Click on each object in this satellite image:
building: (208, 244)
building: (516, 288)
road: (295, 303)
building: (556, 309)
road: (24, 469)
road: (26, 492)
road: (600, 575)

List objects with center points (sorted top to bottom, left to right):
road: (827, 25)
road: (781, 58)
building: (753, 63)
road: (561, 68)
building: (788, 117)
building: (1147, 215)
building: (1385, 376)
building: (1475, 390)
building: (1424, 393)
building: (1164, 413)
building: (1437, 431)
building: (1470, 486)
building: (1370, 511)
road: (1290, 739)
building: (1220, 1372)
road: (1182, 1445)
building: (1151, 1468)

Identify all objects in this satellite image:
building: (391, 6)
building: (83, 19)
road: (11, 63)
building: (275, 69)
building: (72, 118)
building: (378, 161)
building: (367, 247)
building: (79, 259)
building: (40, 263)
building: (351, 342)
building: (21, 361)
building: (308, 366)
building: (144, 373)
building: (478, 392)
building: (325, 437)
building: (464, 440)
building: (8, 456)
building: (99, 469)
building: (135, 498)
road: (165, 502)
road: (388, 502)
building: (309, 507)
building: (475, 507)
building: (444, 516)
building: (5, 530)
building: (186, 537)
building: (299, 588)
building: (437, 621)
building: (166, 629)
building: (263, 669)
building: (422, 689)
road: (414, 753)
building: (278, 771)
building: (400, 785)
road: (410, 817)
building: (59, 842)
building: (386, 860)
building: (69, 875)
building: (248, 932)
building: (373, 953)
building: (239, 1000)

====

▸ **Work order**
Make a copy of each line in the records above that has the word "satellite".

▸ **Solved problem**
Click on each object in this satellite image:
Identify all objects in this satellite image:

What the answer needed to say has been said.